[Start of Attachment]

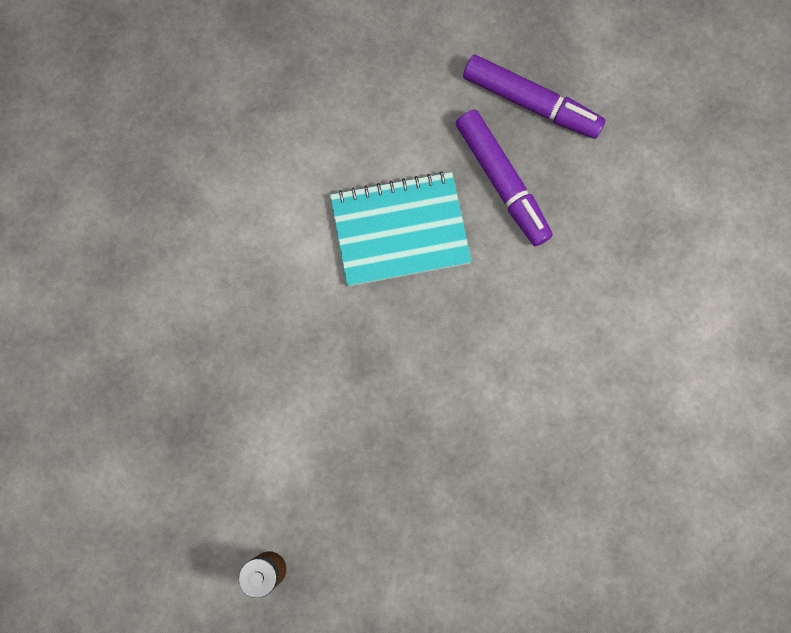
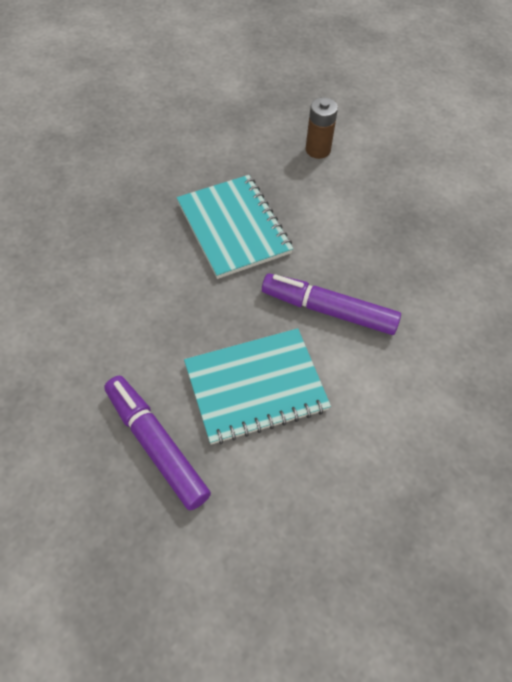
camera: 170 degrees right, 20 degrees down
(399, 442) = (234, 228): none -> turquoise notebook
(531, 103) = (125, 538): purple marker -> purple marker (328, 310)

[End of Attachment]

Exercise objective: Repeat the lines above exactly, and keep every picture out.

Response for this exercise:
camera: 170 degrees right, 20 degrees down
(399, 442) = (234, 228): none -> turquoise notebook
(531, 103) = (125, 538): purple marker -> purple marker (328, 310)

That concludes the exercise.